• YOUR INSTRUCTIONS
Copy the lines of the records below word for word, leaving out the pictures.

(Collected data)
============================================================

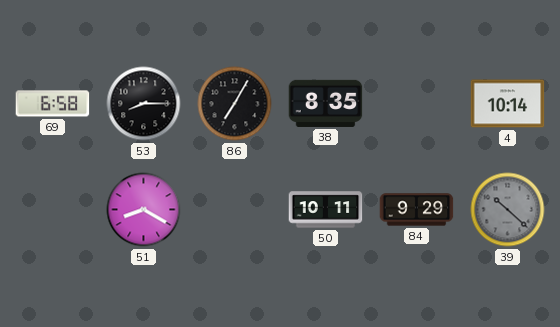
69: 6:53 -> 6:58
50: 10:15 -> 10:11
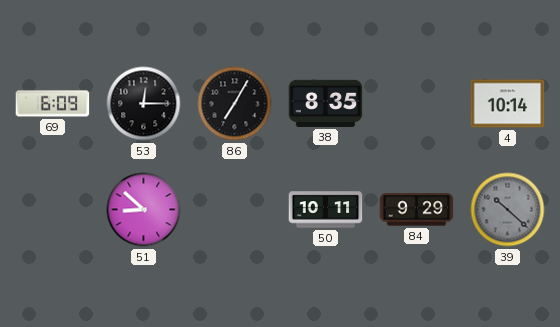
69: 6:58 -> 6:09
53: 8:15 -> 12:15
51: 8:20 -> 8:52
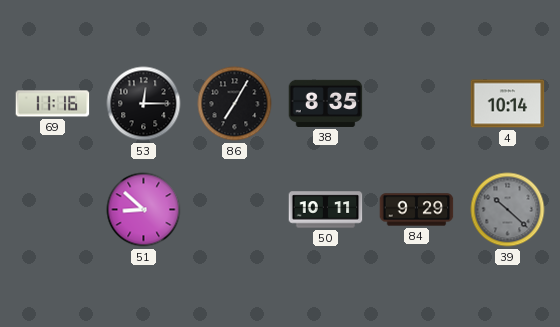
69: 6:09 -> 11:16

============================================================

• TASK SOLUTION
69: 6:53 -> 6:58
50: 10:15 -> 10:11
69: 6:58 -> 6:09
53: 8:15 -> 12:15
51: 8:20 -> 8:52
69: 6:09 -> 11:16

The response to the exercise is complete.